• _Task to complete_
Collect every line in the rows below that contains the string "acciaccatura", and copy each one out in full.

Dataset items
☆ ☆ ☆
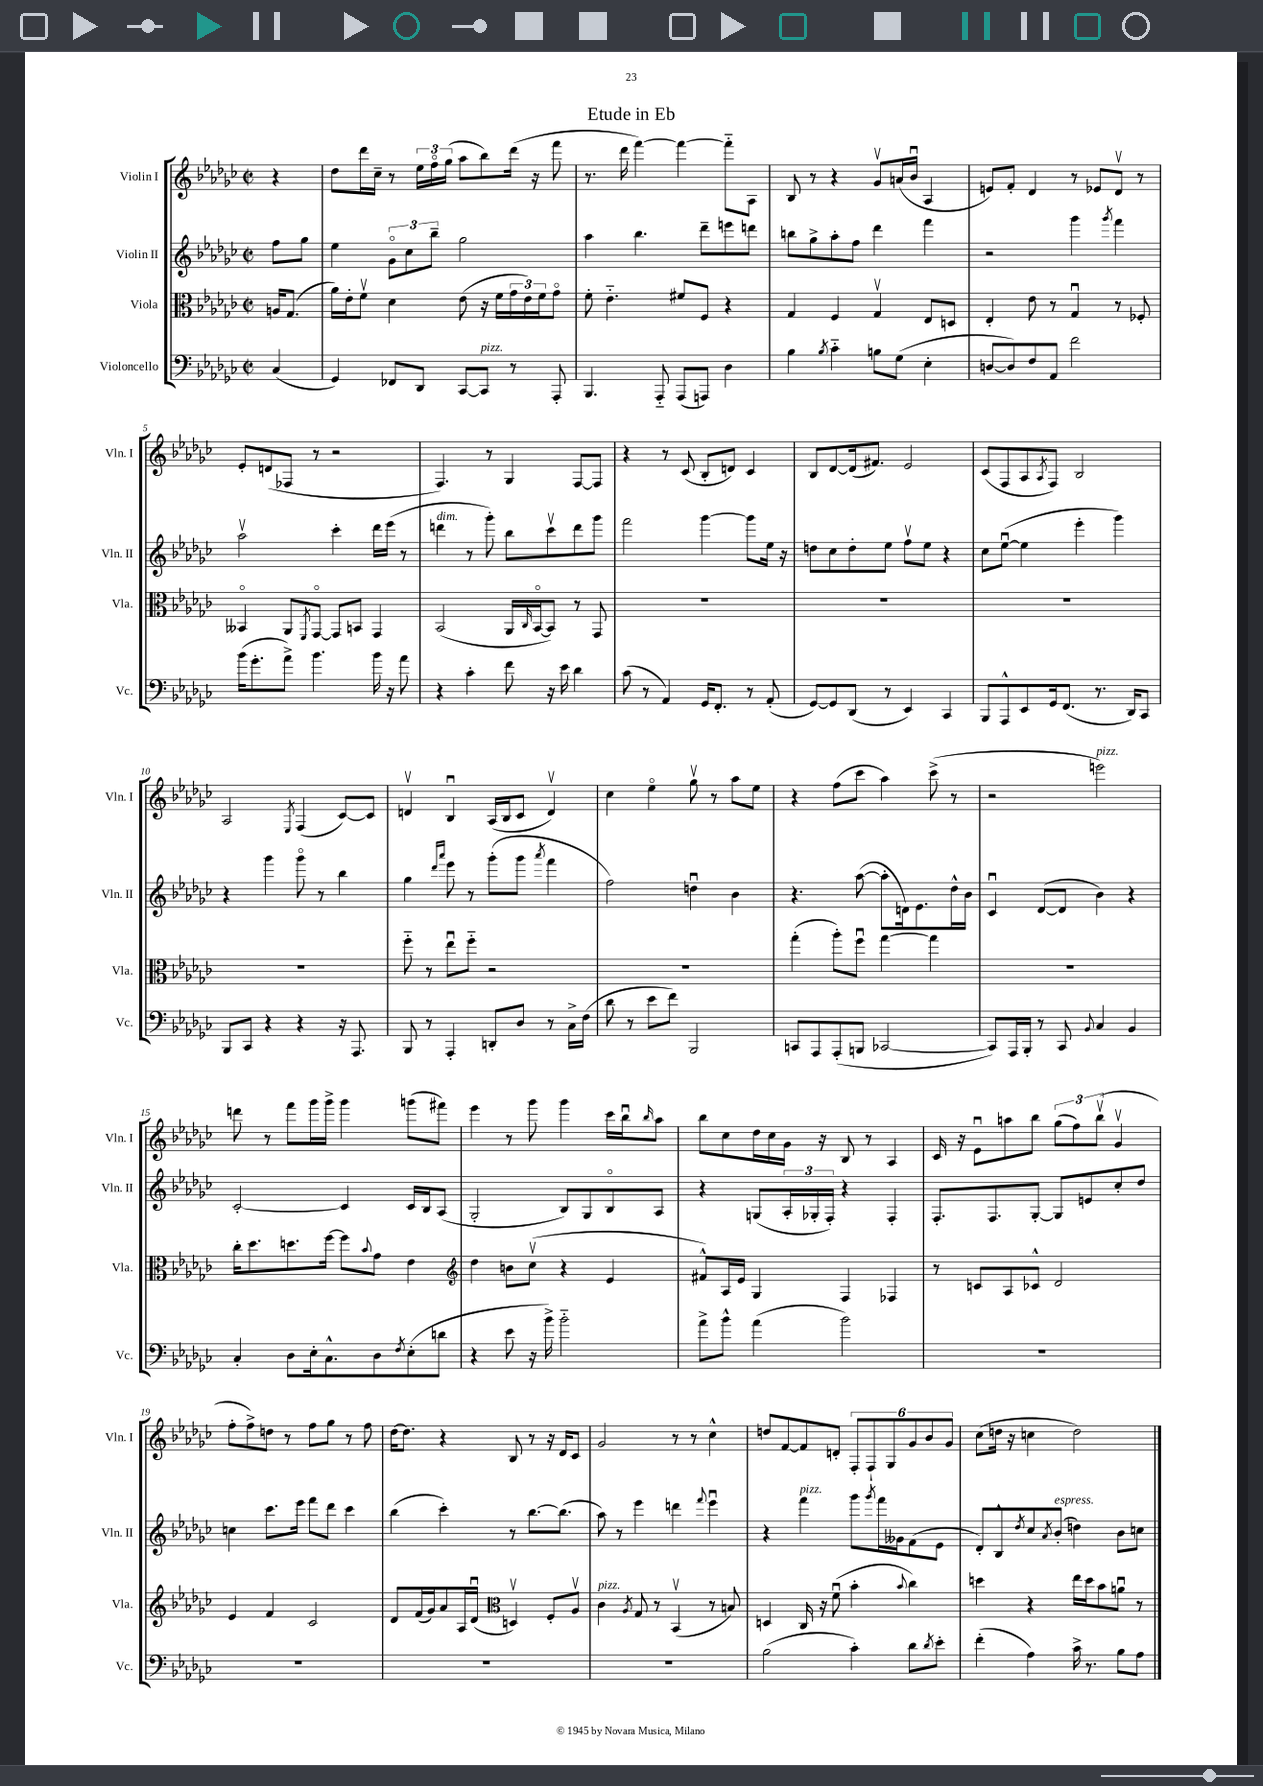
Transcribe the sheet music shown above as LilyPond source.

\header { title = "Etude in Eb" }
<<
\new StaffGroup <<
\new Staff = "s0" \with { instrumentName = "Violin I" shortInstrumentName = "Vln. I" } {
    \clef treble \key ges \major \defaultTimeSignature \time 2/2 \partial 4
    r4 |
    des''8 des'''16 ces''16-- r8 \tuplet 3/2 { ees''16 f''16\flageolet ges''16( } aes''8 bes''8) des'''16( r16 f'''8 |
    r8. des'''16 f'''4~) f'''4~ f'''8-_ aes8 |
    bes8 r8 r4 ges'8\upbow a'16( bes'16\downbow aes4 |
    e'8) f'8-. des'4 r8 ees'8 des'8\upbow r8 |
    ees'8-. d'8( fes8 r8 r2 |
    f4.) r8 ges4 f8~ f8 |
    r4 r8 ces'8( bes8-. d'8) ces'4 |
    bes8 des'8~ des'16( fis'8.) ees'2 |
    ces'8( f8 aes8 \acciaccatura { aes8 } f8) bes2 |
    aes2 \acciaccatura { ees8 } f4( ces'8~) ces'8 |
    d'4\upbow bes4\downbow aes16( bes16 ces'8 d'4\upbow) |
    ces''4 ees''4\flageolet ges''8\upbow r8 aes''8 ees''8 |
    r4 f''8( ces'''8 aes''4) ces'''8->( r8 |
    r2 e'''2^\markup { \italic "pizz." }) |
    d'''8 r8 f'''8 ges'''16 ges'''16-> ges'''4 g'''8( fis'''8) |
    ees'''4 r8 ges'''8 ges'''4 ces'''16 bes''16\downbow \grace { bes''16 } aes''8 |
    bes''8 ces''8 des''16 ces''16 ges'16 r16 bes8 r8 aes4 |
    ces'16 r16 ees'8\downbow a''8 bes''8 \tuplet 3/2 { ges''8( f''8) bes''8\upbow( } ges'4\upbow |
    f''8-. f''8->) d''8 r8 f''8 ges''8 r8 f''8 |
    des''16~ des''8. r4 bes8 r8 r16 des'16 ces'8 |
    ges'2 r8 r8 ces''4-^ |
    d''8 f'8~ f'8 d'8-. \tuplet 6/4 { f8-. f8-! ges8 ges'8 bes'8 ges'8 } |
    ces''8( d''16 r16 c''4 d''2) \bar "|." |
}
\new Staff = "s1" \with { instrumentName = "Violin II" shortInstrumentName = "Vln. II" } {
    \clef treble \key ges \major \defaultTimeSignature \time 2/2 \partial 4
    f''8 ges''8 |
    ees''4 \tuplet 3/2 { ges'8\flageolet ces''8 bes''8-- } ges''2 |
    aes''4 bes''4. des'''8-- e'''8 d'''8 |
    b''8 ges''8-> aes''8-. f''8 des'''4 f'''4 |
    r2 ges'''4 \acciaccatura { ges'''8 } f'''4 |
    aes''2\upbow ces'''4-. des'''16 ees'''16( r8 |
    d'''4^\markup { \italic "dim." } r8 ges'''8-.) bes''8 ces'''8\upbow d'''8 ges'''8 |
    f'''2 ges'''4~ ges'''8 ees''16 r16 |
    d''8 ces''8 d''8-. ees''8 f''8\upbow ees''8 r4 |
    ces''8 ees''8~\downbow( ees''4 ees'''4-. ges'''4) |
    r4 ges'''4 ges'''8\flageolet r8 bes''4 |
    ges''4 \grace { des'''16 aes'''16 } ees'''8 r8 ges'''8-.( ges'''8 \acciaccatura { aes'''8 } f'''4 |
    f''2) d''4\downbow bes'4 |
    r4. aes''8~( aes''8-. d'16) ees'8. des''16-^ bes'16 |
    ces'4\downbow des'8~( des'8 bes'4) r4 |
    ces'2~-. ces'4 ces'16 bes16 aes8( |
    ges2-. bes8) ges8 bes8\flageolet aes8 |
    r4 g8( \tuplet 3/2 { aes16-. ges16-. f16-.) } r4 f4-. |
    f8.-. f8. ges8~-. ges8 e'8 ces''8-. des''8 |
    c''4 ces'''8. ees'''16 f'''8 des'''8 ces'''4 |
    bes''4( ces'''4-.) r8 bes''8.~ bes''8.( |
    aes''8) r8 ees'''4 d'''4 \appoggiatura { f'''8 } ees'''4\downbow |
    r4 f'''4^\markup { \italic "pizz." } ges'''8 \acciaccatura { ges'''8 } f'''16 geses'16 f'8( ees'8 |
    des'8-.) bes8-^ \acciaccatura { des''8 } ces''8 \acciaccatura { aes'8 } bes'8-.^\markup { \italic "espress." }( d''4) bes'8 c''8 \bar "|." |
}
\new Staff = "s2" \with { instrumentName = "Viola" shortInstrumentName = "Vla." } {
    \clef alto \key ges \major \defaultTimeSignature \time 2/2 \partial 4
    a16 ges8.( |
    aes'16) ees'16-. f'8\upbow des'4 ees'8( r16 f'16 \tuplet 3/2 { ges'16 ees'16) f'16 } ges'8\flageolet |
    f'8-. ees'4.-_ fis'8 f8 r4 |
    ges4 f4 ges4\upbow ees8 d8 |
    ees4-. ees'8 r8 ges4\downbow r8 fes8-. |
    beses,4\flageolet aes,8 \acciaccatura { f,8 } ges,8~\flageolet ges,8 b,8 ges,4 |
    bes,2( aes,16 \grace { ces16 } bes,16~\flageolet bes,8) r8 ges,8 |
    R1 |
    R1 |
    R1 |
    R1 |
    f''8-_ r8 ees''8\downbow f''8-_ r2 |
    R1 |
    ges''4-.( aes''8-.) f''8\downbow ges''4~ ges''4 |
    R1 |
    ces''16-. des''8. d''8. f''16~ f''8 \appoggiatura { bes'8 } ges'8 ees'4 |
    \clef treble des''4 b'8 ces''8\upbow( r4 ees'4 |
    fis'8-^) aes16 ees'16 ges4 f4 fes4 |
    r8 c'8 aes8 ces'8-^ des'2 |
    ees'4 f'4 ces'2 |
    des'8 f'16( ges'16) aes'8 aes16 des'16\downbow( \clef alto d4\upbow) f8-. aes8\upbow |
    ces'4^\markup { \italic "pizz." } \acciaccatura { aes8 } ges8 r8 bes,4\upbow( r8 b8) |
    d4 ces16 r16 f'8\downbow( bes'4-. \appoggiatura { bes'8 } ces''4) |
    d''4 r4 ees''16 d''16 bes'8 a'8\downbow r8 \bar "|." |
}
\new Staff = "s3" \with { instrumentName = "Violoncello" shortInstrumentName = "Vc." } {
    \clef bass \key ges \major \defaultTimeSignature \time 2/2 \partial 4
    ces4( |
    ges,4) fes,8 des,8 ces,8~ ces,8^\markup { \italic "pizz." } r8 aes,,8-. |
    bes,,4. aes,,8-_ aes,,8( a,,8) des4 |
    bes4 \acciaccatura { bes8 } ces'4-_ b8 ges8( ees4-. |
    d8~ d8) f8 aes,8 f'2 |
    bes'16( ges'8.-. aes'8->) bes'4. bes'16 r16 aes'8 |
    r4 ces'4-. f'8 r16 ees'16 des'4 |
    ces'8( r8 aes,4) ges,16 f,8.-. r8 aes,8-.( |
    ges,8~) ges,8 des,8( r8 ees,4) ces,4 |
    bes,,8 aes,,8-^ ees,8 ges,16 f,8.( r8. des,16) ces,8 |
    bes,,8 ces,8 r4 r4 r16 aes,,8. |
    bes,,8 r8 aes,,4-. d,8-. des8 r8 ces16-> f16( |
    des'8 r8 ees'8 f'8) bes,,2 |
    c,8 aes,,8 aes,,8-.( b,,8 ces,2~ |
    ces,8) aes,,16 bes,,16-. r8 ces,8 \appoggiatura { bes,8 } ces4 bes,4 |
    ces4-. des8 ees16-. ces8.-^ des8 \acciaccatura { f8 } ees8-.( d'8 |
    r4 ees'8 r16 bes'16->) bes'2-_ |
    aes'8-> bes'8-^ aes'4( bes'2) |
    R1 |
    R1 |
    R1 |
    R1 |
    bes2( ces'4-.) des'8 \acciaccatura { des'8 } ees'8-. |
    f'4-.( aes4) ces'16-> r8. bes8 aes8 \bar "|." |
}
>>
>>
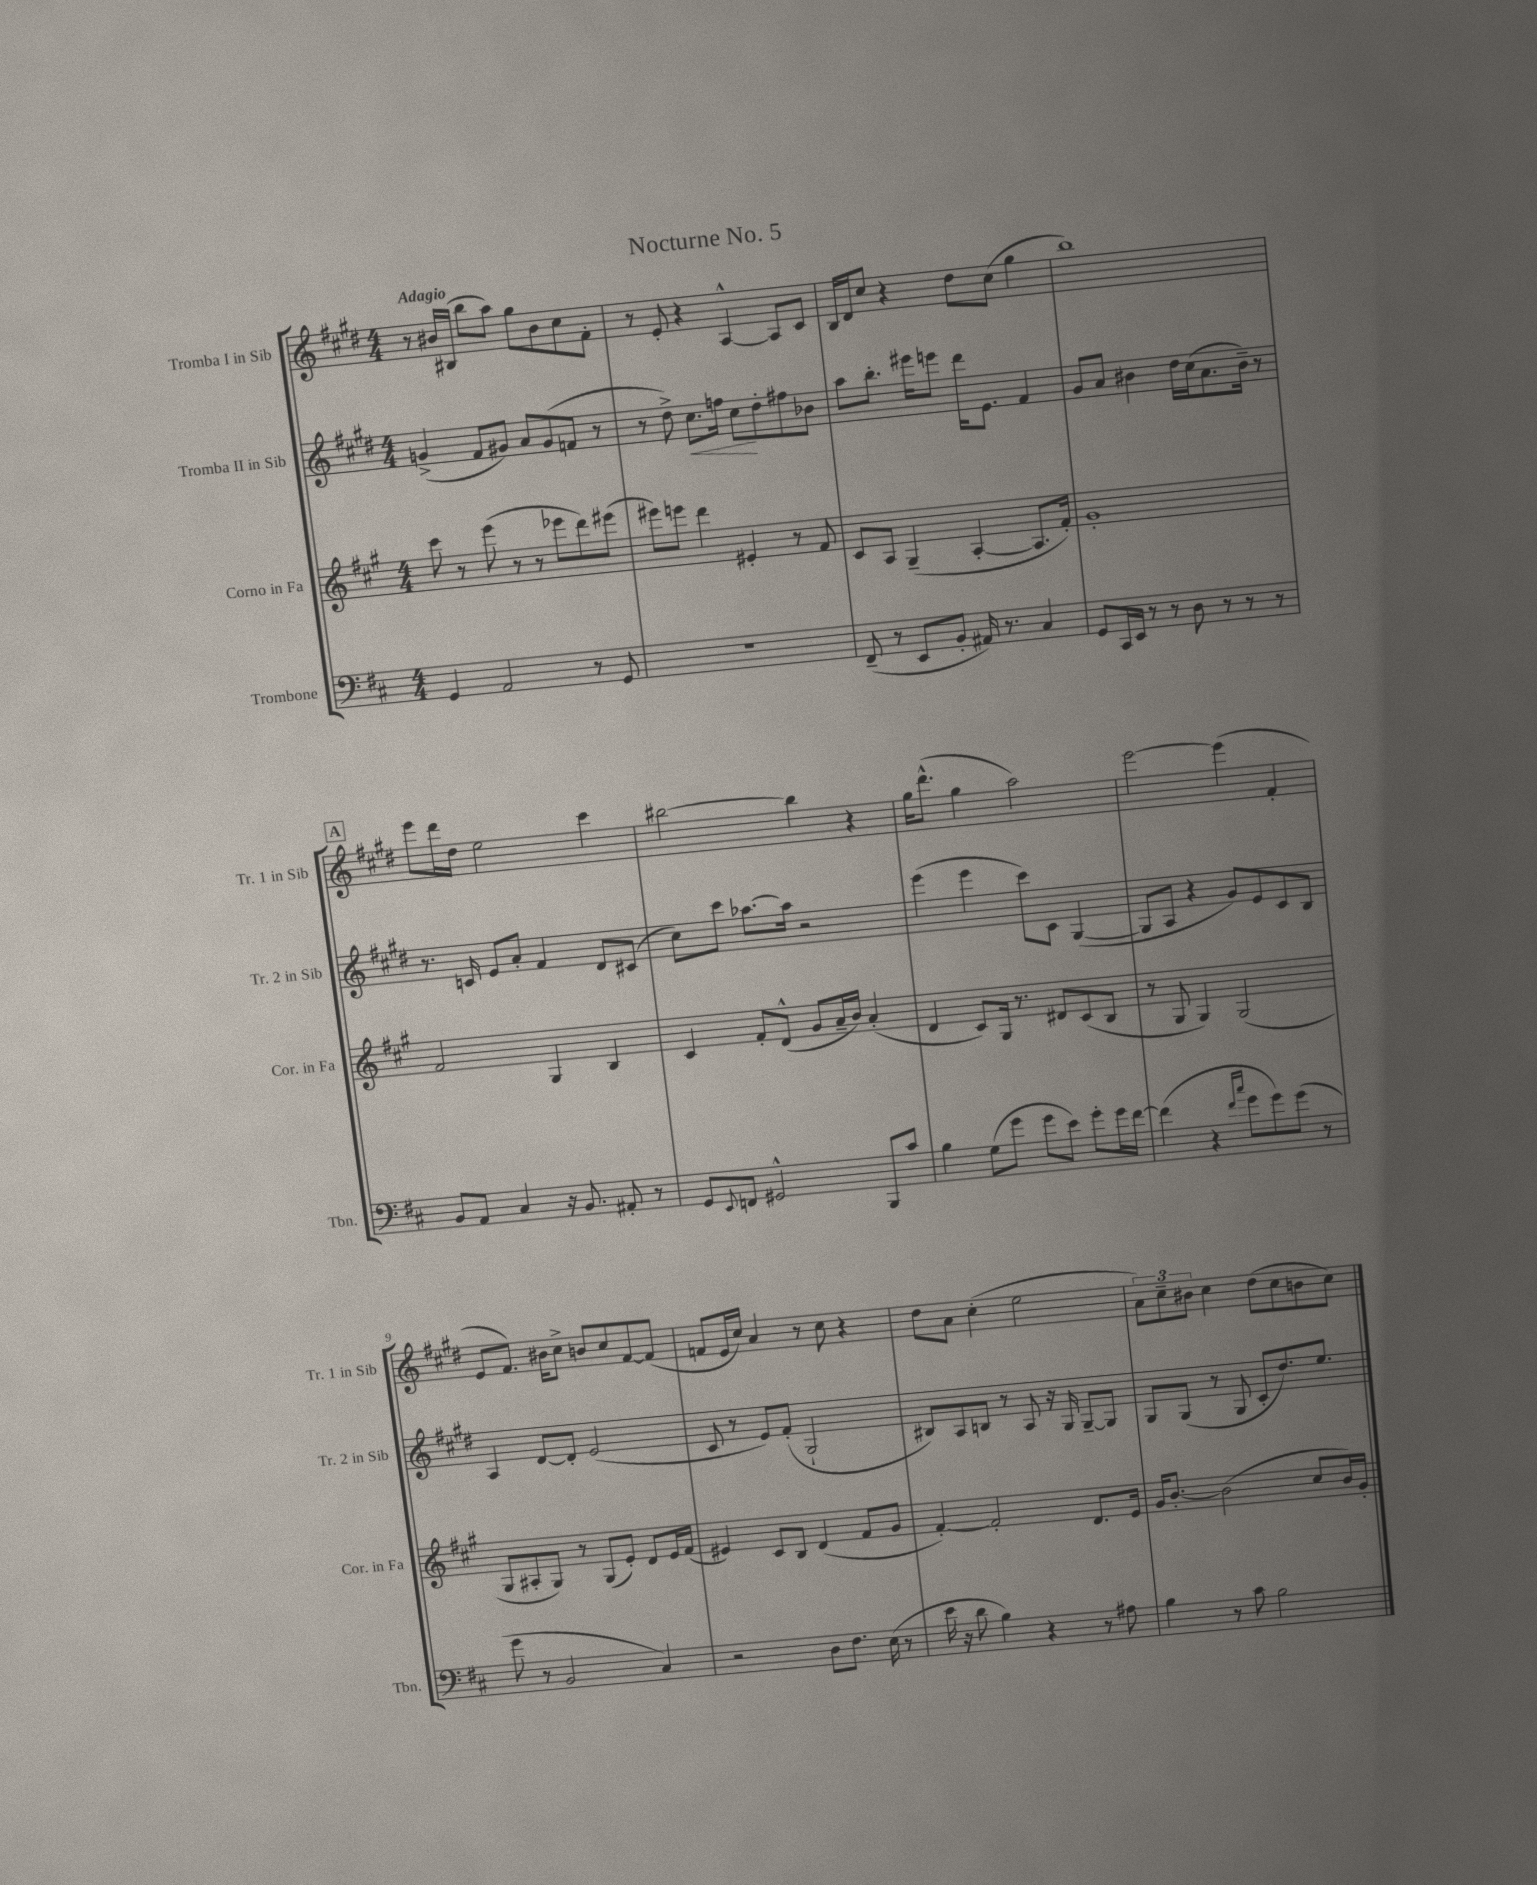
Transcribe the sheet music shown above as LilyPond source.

\header { title = "Nocturne No. 5" }
<<
\new StaffGroup <<
\new Staff = "s0" \with { instrumentName = "Tromba I in Sib" shortInstrumentName = "Tr. 1 in Sib" } {
    \clef treble \key e \major \numericTimeSignature \time 4/4 \tempo "Adagio"
    r8 bis'16 bis16( b''8 a''8) gis''8 bis'8 cis''8 fis'8-. |
    r8 e'8-. r4 a4~-^ a8 cis'8 |
    b16 dis'16 cis''8 r4 dis''8 cis''8( gis''4 |
    b''1) |
    \mark \markup { \box "A" } e'''8 dis'''16 dis''16 e''2 cis'''4 |
    bis''2~ bis''4 r4 |
    gis''16 dis'''8.-^( gis''4 a''2) |
    e'''2~ e'''4( fis'4-. |
    e'8 fis'8.) bis'16 cis''8-> b'8 cis''8 fis'8~ fis'8( |
    f'8 e'16 cis''16) a'4 r8 cis''8 r4 |
    dis''8 a'8 cis''4-.( e''2 |
    \tuplet 3/2 { a'8) cis''8-- bis'8 } cis''4 dis''8( cis''8 b'8 cis''8) \bar "|." |
}
\new Staff = "s1" \with { instrumentName = "Tromba II in Sib" shortInstrumentName = "Tr. 2 in Sib" } {
    \clef treble \key e \major \numericTimeSignature \time 4/4
    g'4->( fis'8 gis'8) a'8 gis'8( f'8 r8 |
    r8 dis''8->) cis''8.\< f''16 cis''8\! dis''8-. fis''8 bes'8 |
    a''8 b''8.-. eis'''16 e'''8 dis'''16 e'8. fis'4 |
    gis'8 a'8 bis'4 dis''16 cis''16( a'8. bis'16--) r8 |
    \mark \markup { \box "A" } r8. c'16 e'8 a'8-. fis'4 dis'8 cis'8( |
    cis''8) cis'''8 aes''8.~ aes''16 r2 |
    e'''4( e'''4 cis'''8) cis'8 gis4~( |
    gis8 a8 r4 gis'8) e'8 cis'8 b8 |
    a4 dis'8~ dis'8-. e'2( |
    cis'8 r8 e'8) fis'8-.( gis2-! |
    bis8) a8 b8 r8 a8 r16 gis16 gis8~-- gis8 |
    gis8 gis8( r8 gis8 cis'8-. dis''8.) e''8. \bar "|." |
}
\new Staff = "s2" \with { instrumentName = "Corno in Fa" shortInstrumentName = "Cor. in Fa" } {
    \clef treble \key a \major \numericTimeSignature \time 4/4
    cis'''8 r8 e'''8( r8 r8 ees'''8 d'''8) eis'''8( |
    eis'''8) e'''8 d'''4 eis'4-. r8 fis'8 |
    cis'8 a8 gis4--( a4~-. a8. fis'16-.) |
    gis'1-. |
    \mark \markup { \box "A" } fis'2 gis4 b4 |
    cis'4 fis'8-. d'8-^( gis'8 a'16-- b'16) a'4-.( |
    d'4 cis'8) gis16 r8. dis'8 cis'8( b8 |
    r8 gis8 gis4) gis2( |
    gis8 ais8-. gis8) r8 gis8( e'8-.) d'8 e'16 fis'16( |
    eis'4) cis'8 b8 d'4( fis'8 gis'8 |
    fis'4~-.) fis'2-. d'8. e'16 |
    gis'16 b'8.~-. b'2( cis''8 b'16) gis'16-. \bar "|." |
}
\new Staff = "s3" \with { instrumentName = "Trombone" shortInstrumentName = "Tbn." } {
    \clef bass \key d \major \numericTimeSignature \time 4/4
    g,4 a,2 r8 g,8 |
    R1 |
    fis,8--( r8 e,8 b,8-. ais,16) r8. cis4 |
    g,8 cis,16 e,16 r8 r8 d8 r8 r8 r8 |
    \mark \markup { \box "A" } b,8 a,8 cis4 r16 b,8. ais,8-. r8 |
    g,8 \appoggiatura { e,8 } f,8 gis,2-^ b,,8 cis'8 |
    b4 g8( g'8 g'8 e'8) g'8-. g'16 fis'16~ |
    fis'4( r4 \grace { fis'16 cis''16 } g'8 g'8) g'8( r8 |
    g'8 r8 b,2 cis4) |
    r2 d8 fis8. e16( r8 |
    e'16 r16 d'8 b4) r4 r8 ais8 |
    b4 r8 cis'8 b2 \bar "|." |
}
>>
>>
☆ ☆ ☆
• _Task response_
    ces'8( f8 aes8 \acciaccatura { aes8 } f8) bes2 |
    aes2 \acciaccatura { ees8 } f4( ces'8~) ces'8 |
    r2 ges'''4 \acciaccatura { ges'''8 } f'''4 |
    ges''4 \grace { des'''16 aes'''16 } ees'''8 r8 ges'''8-.( ges'''8 \acciaccatura { aes'''8 } f'''4 |
    r4 f'''4^\markup { \italic "pizz." } ges'''8 \acciaccatura { ges'''8 } f'''16 geses'16 f'8( ees'8 |
    des'8-.) bes8-^ \acciaccatura { des''8 } ces''8 \acciaccatura { aes'8 } bes'8-.^\markup { \italic "espress." }( d''4) bes'8 c''8 \bar "|." |
    beses,4\flageolet aes,8 \acciaccatura { f,8 } ges,8~\flageolet ges,8 b,8 ges,4 |
    ces'4^\markup { \italic "pizz." } \acciaccatura { aes8 } ges8 r8 bes,4\upbow( r8 b8) |
    bes4 \acciaccatura { bes8 } ces'4-_ b8 ges8( ees4-. |
    ces4-. des8 ees16-. ces8.-^ des8 \acciaccatura { f8 } ees8-.( d'8 |
    bes2( ces'4-.) des'8 \acciaccatura { des'8 } ees'8-. |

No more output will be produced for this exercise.